- _Work instruction_
Reproduce, unchanged, the lines between the one holding "lime brick F2:I2" and the last line of the records, including both ends, but no pictures.
____
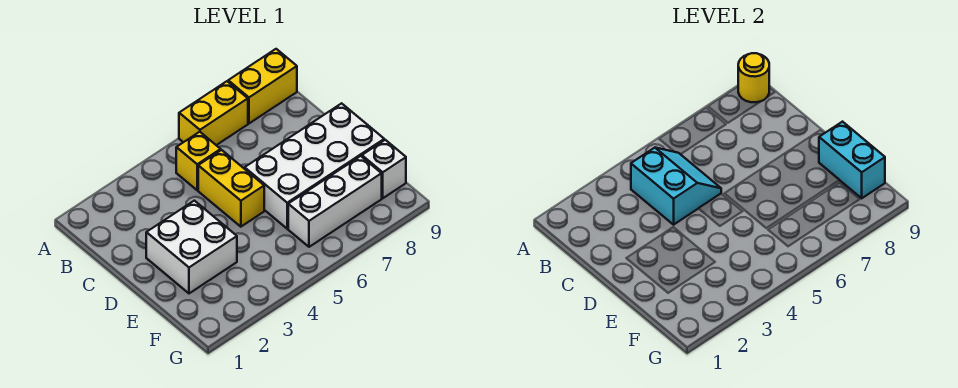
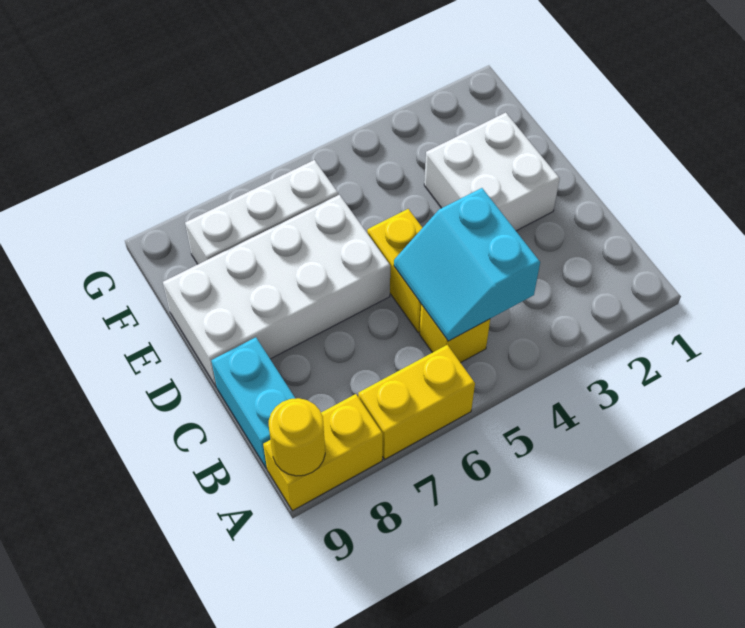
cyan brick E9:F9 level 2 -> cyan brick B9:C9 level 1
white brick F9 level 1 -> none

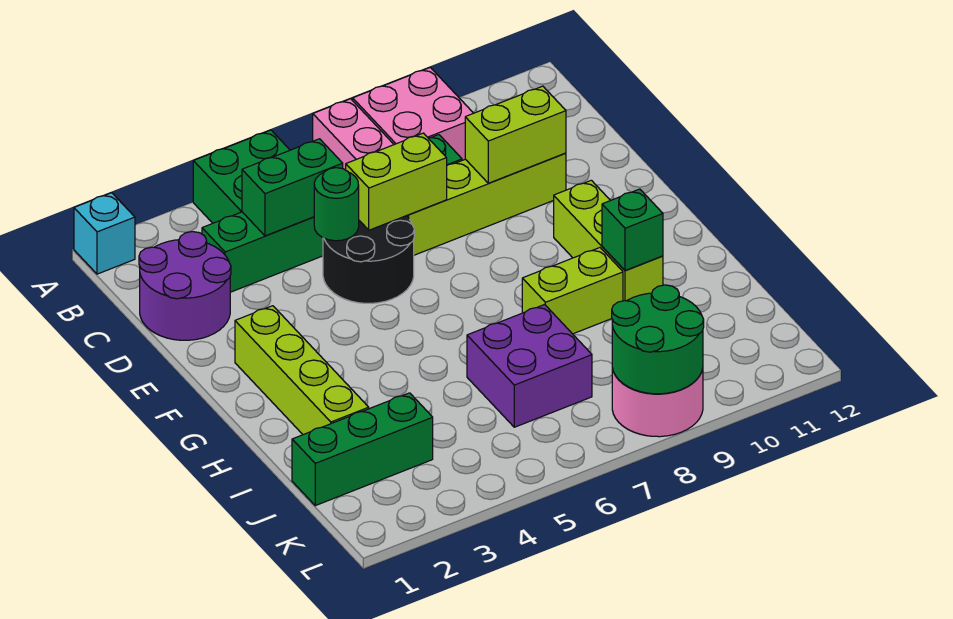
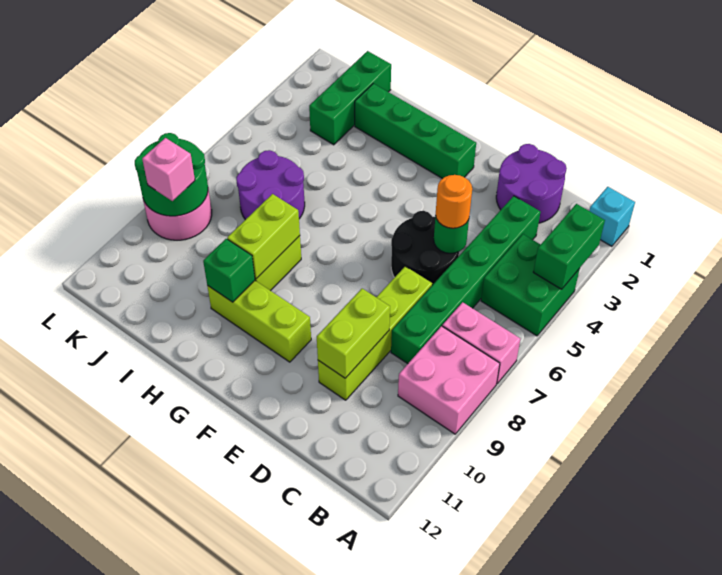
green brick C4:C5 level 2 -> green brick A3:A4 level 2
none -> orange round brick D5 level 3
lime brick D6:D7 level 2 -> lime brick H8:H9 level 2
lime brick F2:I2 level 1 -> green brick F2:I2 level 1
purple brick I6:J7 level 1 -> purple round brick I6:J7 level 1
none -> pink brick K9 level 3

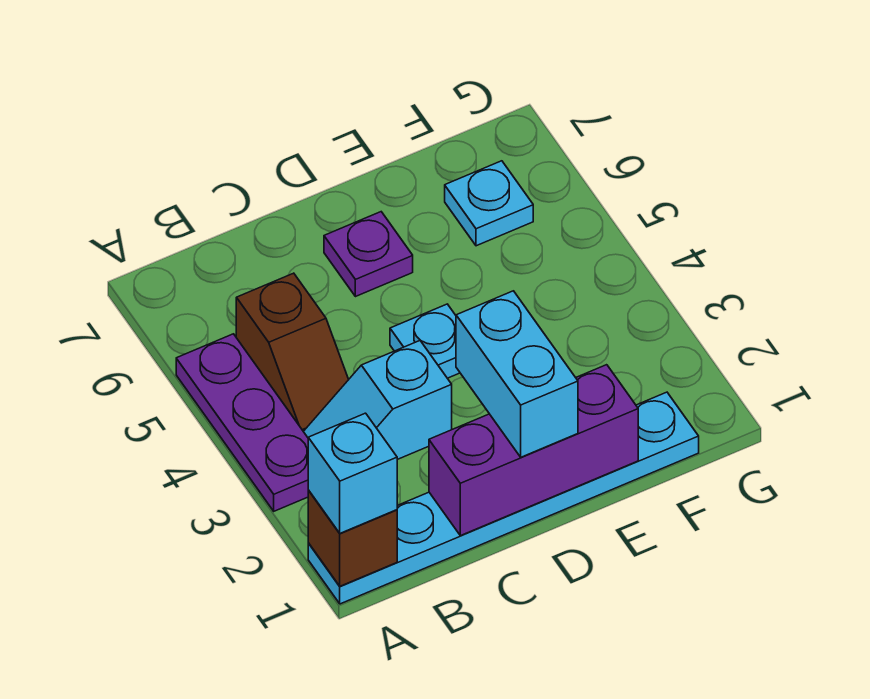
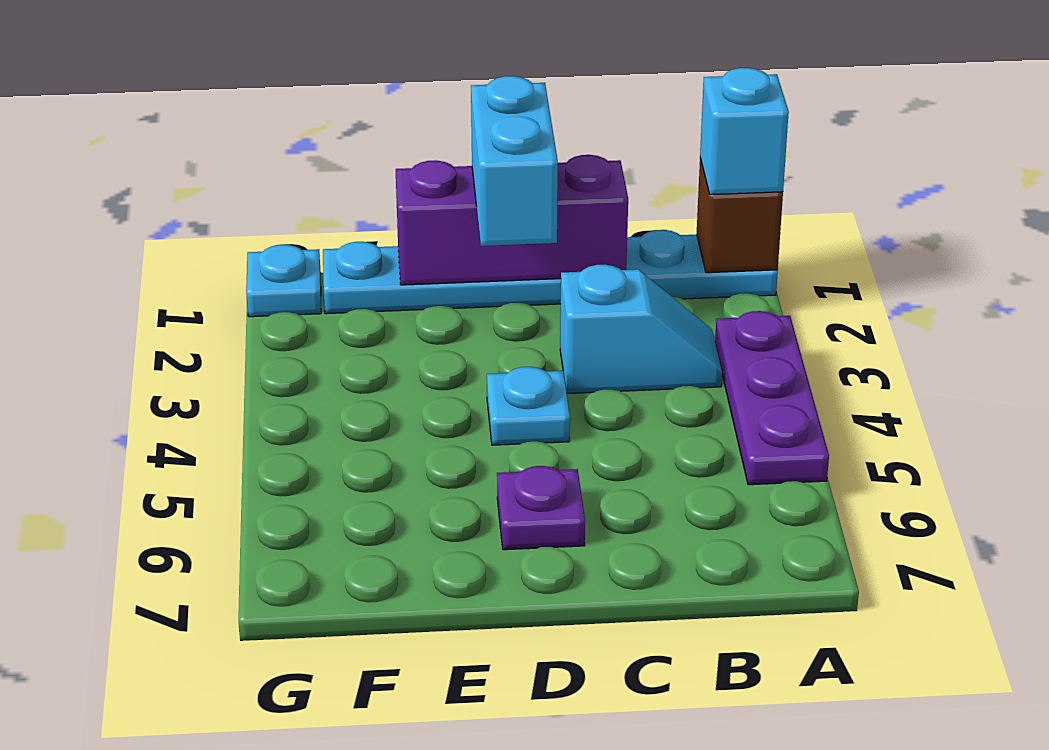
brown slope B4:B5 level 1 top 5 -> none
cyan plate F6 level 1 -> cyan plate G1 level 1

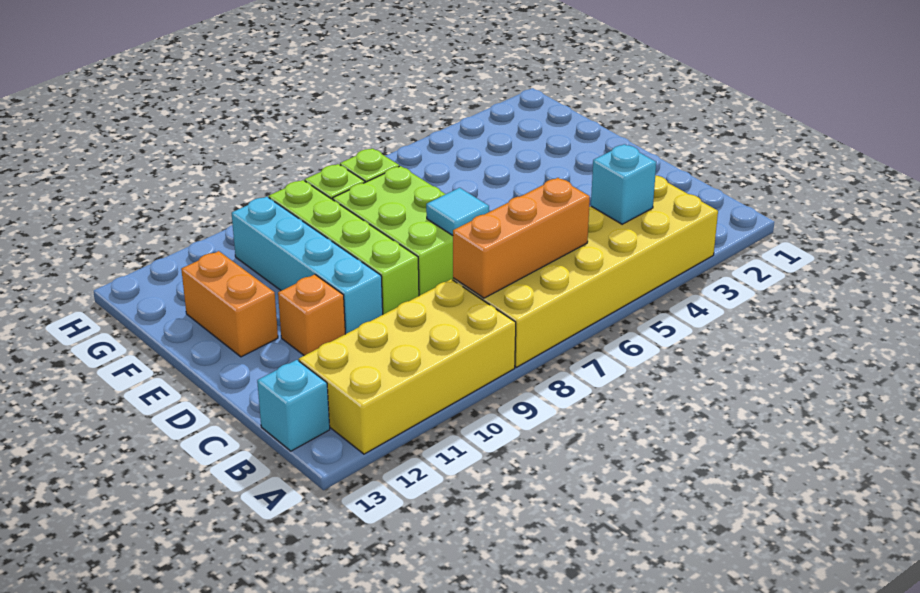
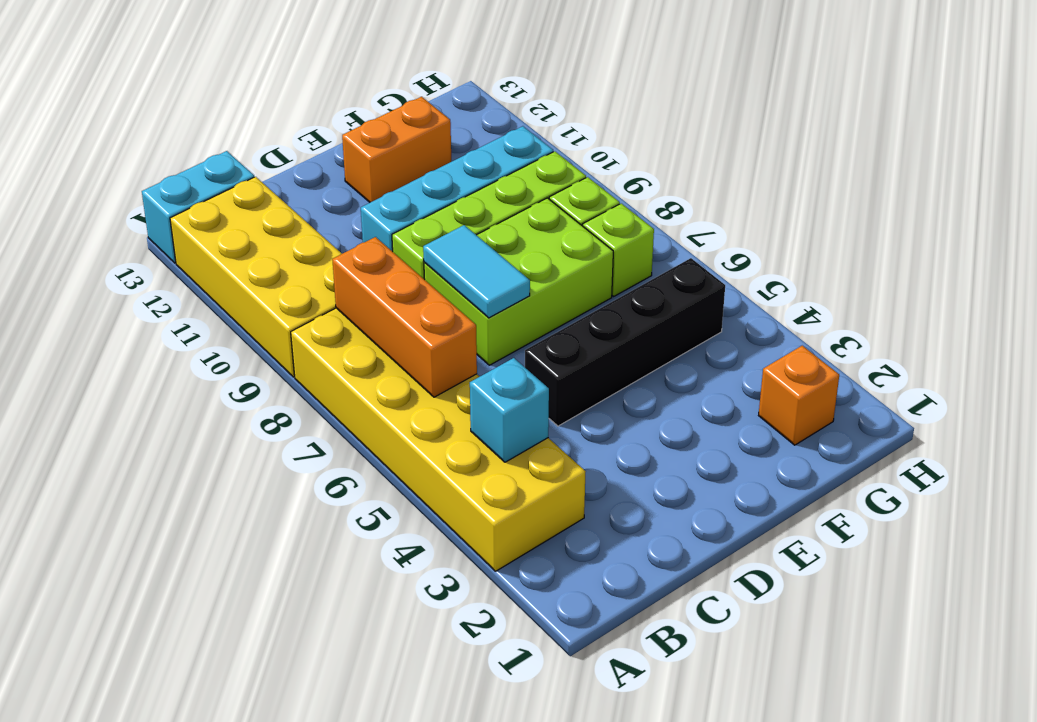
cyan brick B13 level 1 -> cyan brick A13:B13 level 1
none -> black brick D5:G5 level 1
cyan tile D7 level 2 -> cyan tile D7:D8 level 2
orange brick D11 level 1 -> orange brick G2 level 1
____
- _Result of the task_
lime brick F2:I2 level 1 -> green brick F2:I2 level 1
purple brick I6:J7 level 1 -> purple round brick I6:J7 level 1
none -> pink brick K9 level 3

brown slope B4:B5 level 1 top 5 -> none
cyan plate F6 level 1 -> cyan plate G1 level 1

cyan brick B13 level 1 -> cyan brick A13:B13 level 1
none -> black brick D5:G5 level 1
cyan tile D7 level 2 -> cyan tile D7:D8 level 2
orange brick D11 level 1 -> orange brick G2 level 1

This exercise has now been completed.